[Object transformation records]
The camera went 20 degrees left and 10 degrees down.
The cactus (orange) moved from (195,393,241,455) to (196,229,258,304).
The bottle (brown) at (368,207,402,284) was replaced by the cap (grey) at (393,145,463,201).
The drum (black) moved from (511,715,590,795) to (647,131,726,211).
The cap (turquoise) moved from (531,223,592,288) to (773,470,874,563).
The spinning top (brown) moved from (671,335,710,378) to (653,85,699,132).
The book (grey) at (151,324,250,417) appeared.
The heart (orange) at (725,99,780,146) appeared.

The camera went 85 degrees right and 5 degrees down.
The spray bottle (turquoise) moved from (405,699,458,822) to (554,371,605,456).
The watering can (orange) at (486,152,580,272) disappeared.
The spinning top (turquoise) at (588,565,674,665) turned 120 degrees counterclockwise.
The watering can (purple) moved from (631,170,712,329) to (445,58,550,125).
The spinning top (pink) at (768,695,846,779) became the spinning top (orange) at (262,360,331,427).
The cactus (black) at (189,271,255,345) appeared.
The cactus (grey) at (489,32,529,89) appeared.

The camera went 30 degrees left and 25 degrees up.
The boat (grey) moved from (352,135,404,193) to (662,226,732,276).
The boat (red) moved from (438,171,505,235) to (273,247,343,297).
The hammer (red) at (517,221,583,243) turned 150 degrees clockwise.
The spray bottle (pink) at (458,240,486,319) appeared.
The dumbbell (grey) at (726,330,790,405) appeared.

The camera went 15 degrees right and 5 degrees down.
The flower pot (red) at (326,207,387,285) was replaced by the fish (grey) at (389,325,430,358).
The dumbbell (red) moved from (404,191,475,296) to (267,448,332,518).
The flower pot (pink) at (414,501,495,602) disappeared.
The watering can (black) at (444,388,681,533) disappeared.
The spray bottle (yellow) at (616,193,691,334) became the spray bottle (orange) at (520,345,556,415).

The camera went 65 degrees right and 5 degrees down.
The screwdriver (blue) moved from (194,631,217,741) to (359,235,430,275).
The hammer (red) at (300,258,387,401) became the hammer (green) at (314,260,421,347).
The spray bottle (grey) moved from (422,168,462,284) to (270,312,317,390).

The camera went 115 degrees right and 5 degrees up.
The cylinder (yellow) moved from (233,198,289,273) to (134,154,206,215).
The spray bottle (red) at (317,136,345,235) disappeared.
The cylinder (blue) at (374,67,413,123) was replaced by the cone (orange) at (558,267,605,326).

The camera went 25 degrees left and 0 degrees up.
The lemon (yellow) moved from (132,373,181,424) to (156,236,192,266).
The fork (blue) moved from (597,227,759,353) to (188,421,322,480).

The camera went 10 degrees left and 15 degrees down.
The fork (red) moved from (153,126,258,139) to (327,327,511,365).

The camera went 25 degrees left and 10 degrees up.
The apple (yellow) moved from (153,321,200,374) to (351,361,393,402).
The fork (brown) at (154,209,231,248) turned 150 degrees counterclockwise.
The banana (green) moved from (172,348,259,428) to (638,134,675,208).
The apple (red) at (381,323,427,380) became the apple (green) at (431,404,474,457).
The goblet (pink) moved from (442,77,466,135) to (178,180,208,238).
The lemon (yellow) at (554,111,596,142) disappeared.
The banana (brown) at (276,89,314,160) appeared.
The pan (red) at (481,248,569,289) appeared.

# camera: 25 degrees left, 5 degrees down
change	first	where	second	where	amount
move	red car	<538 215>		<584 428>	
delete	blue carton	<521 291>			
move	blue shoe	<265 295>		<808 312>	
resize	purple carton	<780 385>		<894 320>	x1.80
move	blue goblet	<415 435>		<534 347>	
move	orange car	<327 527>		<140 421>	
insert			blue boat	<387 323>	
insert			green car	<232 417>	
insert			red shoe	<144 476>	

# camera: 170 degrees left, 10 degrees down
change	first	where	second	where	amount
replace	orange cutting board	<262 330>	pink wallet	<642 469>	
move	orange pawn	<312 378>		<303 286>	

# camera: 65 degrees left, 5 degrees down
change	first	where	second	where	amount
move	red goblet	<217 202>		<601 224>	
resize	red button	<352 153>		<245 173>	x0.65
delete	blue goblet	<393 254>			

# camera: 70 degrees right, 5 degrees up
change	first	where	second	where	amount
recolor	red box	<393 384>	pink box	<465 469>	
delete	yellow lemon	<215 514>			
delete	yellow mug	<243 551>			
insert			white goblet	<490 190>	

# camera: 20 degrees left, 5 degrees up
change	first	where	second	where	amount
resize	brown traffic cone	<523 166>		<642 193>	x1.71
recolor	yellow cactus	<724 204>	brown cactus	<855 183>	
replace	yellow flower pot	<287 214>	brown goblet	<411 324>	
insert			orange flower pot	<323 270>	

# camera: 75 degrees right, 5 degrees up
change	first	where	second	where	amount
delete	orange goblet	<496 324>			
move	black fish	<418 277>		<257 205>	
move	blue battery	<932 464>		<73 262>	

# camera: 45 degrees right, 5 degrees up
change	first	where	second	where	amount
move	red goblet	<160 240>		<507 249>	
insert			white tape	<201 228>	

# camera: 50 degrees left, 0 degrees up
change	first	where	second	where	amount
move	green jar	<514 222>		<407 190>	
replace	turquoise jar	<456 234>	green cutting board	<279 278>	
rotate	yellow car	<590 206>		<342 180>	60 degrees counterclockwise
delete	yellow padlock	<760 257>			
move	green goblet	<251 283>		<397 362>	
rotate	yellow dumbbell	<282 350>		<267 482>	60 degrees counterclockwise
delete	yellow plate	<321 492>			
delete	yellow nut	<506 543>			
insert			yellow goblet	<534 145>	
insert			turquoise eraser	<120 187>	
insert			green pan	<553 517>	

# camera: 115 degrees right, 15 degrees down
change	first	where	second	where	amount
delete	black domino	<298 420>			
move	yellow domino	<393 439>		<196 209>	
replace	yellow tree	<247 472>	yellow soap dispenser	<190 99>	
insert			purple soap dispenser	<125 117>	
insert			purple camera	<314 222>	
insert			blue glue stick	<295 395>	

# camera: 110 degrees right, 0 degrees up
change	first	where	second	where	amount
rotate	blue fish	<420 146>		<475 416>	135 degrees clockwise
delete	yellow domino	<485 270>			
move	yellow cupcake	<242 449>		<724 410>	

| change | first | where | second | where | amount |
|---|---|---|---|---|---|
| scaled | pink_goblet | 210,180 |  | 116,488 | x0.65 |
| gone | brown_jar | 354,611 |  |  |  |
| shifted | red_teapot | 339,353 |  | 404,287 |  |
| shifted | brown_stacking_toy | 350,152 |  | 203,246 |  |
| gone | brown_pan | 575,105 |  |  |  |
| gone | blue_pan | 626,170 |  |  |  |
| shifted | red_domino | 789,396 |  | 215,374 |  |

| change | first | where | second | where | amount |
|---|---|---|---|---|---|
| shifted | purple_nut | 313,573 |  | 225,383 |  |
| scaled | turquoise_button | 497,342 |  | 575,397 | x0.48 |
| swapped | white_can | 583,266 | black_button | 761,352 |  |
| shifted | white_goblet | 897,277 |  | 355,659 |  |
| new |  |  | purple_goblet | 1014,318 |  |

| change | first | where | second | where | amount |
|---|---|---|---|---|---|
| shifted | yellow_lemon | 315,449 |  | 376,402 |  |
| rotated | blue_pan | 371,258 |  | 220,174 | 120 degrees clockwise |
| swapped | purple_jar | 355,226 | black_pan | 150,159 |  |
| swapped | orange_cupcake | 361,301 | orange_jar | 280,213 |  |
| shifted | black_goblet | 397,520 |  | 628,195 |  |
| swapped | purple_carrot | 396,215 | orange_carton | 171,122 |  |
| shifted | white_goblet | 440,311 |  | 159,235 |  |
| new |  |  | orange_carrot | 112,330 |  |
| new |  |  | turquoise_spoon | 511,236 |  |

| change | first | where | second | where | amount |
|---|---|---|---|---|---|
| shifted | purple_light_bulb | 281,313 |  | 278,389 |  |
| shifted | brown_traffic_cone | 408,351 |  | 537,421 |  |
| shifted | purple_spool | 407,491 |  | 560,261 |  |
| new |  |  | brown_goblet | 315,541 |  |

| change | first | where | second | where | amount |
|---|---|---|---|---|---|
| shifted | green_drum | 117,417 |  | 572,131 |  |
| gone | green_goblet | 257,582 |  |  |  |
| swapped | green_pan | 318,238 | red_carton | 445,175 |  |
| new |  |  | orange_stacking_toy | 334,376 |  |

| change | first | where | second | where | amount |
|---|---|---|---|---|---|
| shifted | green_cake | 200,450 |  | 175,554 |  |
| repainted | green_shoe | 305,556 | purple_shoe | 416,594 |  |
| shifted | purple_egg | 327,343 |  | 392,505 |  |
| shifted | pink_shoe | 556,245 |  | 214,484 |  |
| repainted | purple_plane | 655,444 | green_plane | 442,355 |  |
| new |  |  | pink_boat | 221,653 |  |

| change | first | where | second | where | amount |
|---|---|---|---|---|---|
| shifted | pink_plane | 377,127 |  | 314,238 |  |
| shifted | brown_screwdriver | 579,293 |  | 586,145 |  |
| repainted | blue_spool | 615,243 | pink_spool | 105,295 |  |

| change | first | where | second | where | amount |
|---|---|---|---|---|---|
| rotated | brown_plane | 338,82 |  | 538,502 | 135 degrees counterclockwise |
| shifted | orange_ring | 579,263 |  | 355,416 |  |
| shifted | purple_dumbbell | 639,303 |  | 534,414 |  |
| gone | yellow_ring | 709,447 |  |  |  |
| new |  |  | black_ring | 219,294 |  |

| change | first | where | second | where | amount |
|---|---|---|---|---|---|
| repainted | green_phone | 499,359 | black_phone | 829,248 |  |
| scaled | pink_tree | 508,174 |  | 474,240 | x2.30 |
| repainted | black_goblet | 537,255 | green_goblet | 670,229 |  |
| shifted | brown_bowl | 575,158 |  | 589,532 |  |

> Work instructions: Transcribe the lines above between the line holding "The drum (black)" and the line holding "The book (grey)", inclusive, exactly as they stand and with nothing added.

> Response to the exercise:
The drum (black) moved from (511,715,590,795) to (647,131,726,211).
The cap (turquoise) moved from (531,223,592,288) to (773,470,874,563).
The spinning top (brown) moved from (671,335,710,378) to (653,85,699,132).
The book (grey) at (151,324,250,417) appeared.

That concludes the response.